━━━━━ Available data ━━━━━

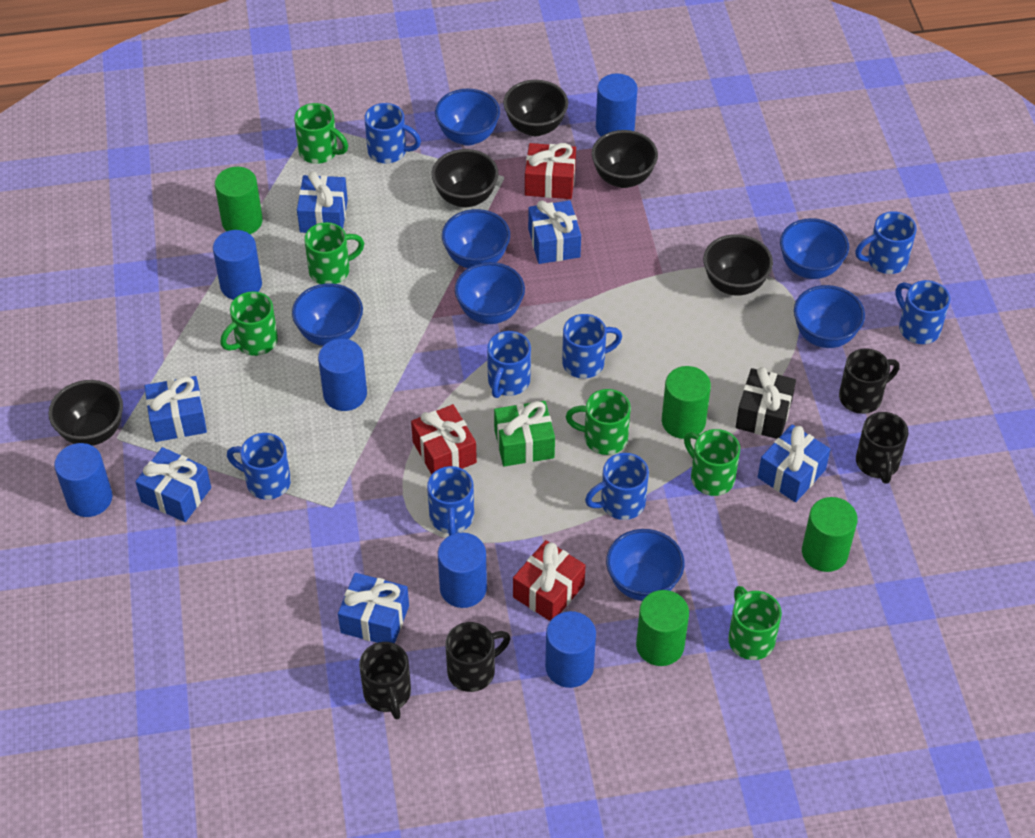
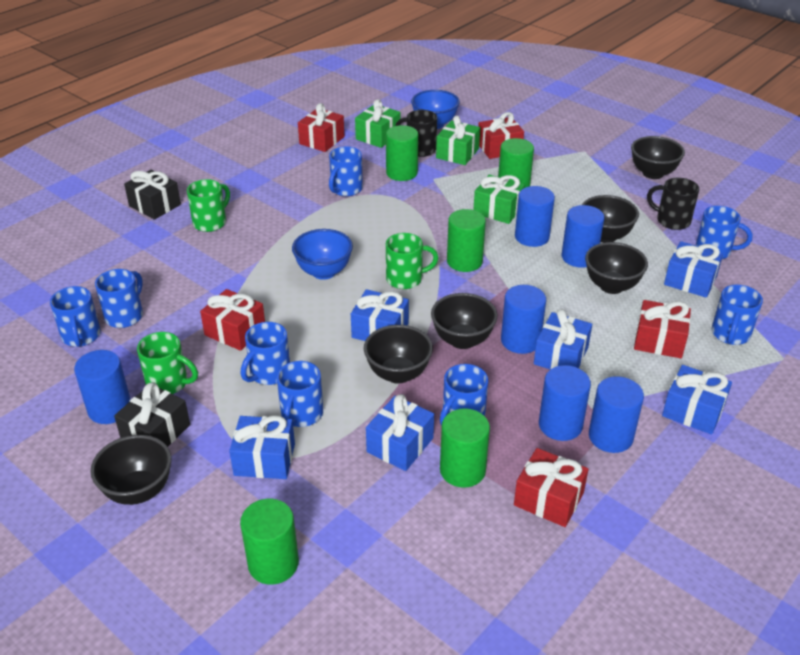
black bowl: 5 -> 6
black gift: 1 -> 2
black mug: 4 -> 2
blue bowl: 7 -> 2
green cylinder: 4 -> 5
green gift: 1 -> 3
green mug: 6 -> 3
red gift: 3 -> 5

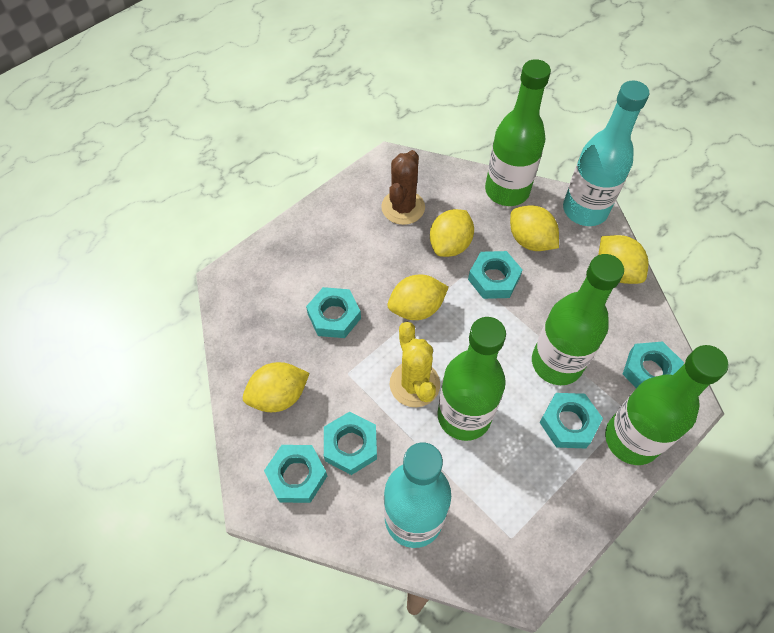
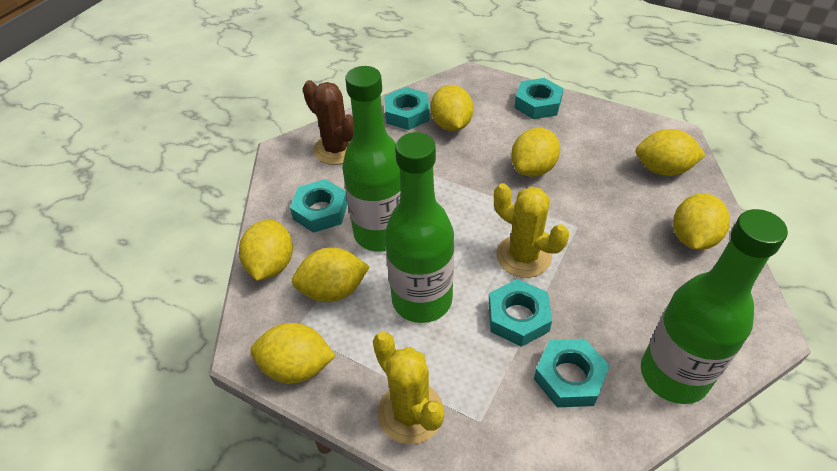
green bottle: 4 -> 3
turquoise bottle: 2 -> 0
turquoise nut: 6 -> 5
yellow cactus: 1 -> 2
yellow lemon: 5 -> 7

━━━━━

● Work instruction
Print every line of the listing exactly, please, and leave the images out.

● Finished exercise
black bowl: 5 -> 6
black gift: 1 -> 2
black mug: 4 -> 2
blue bowl: 7 -> 2
green cylinder: 4 -> 5
green gift: 1 -> 3
green mug: 6 -> 3
red gift: 3 -> 5

green bottle: 4 -> 3
turquoise bottle: 2 -> 0
turquoise nut: 6 -> 5
yellow cactus: 1 -> 2
yellow lemon: 5 -> 7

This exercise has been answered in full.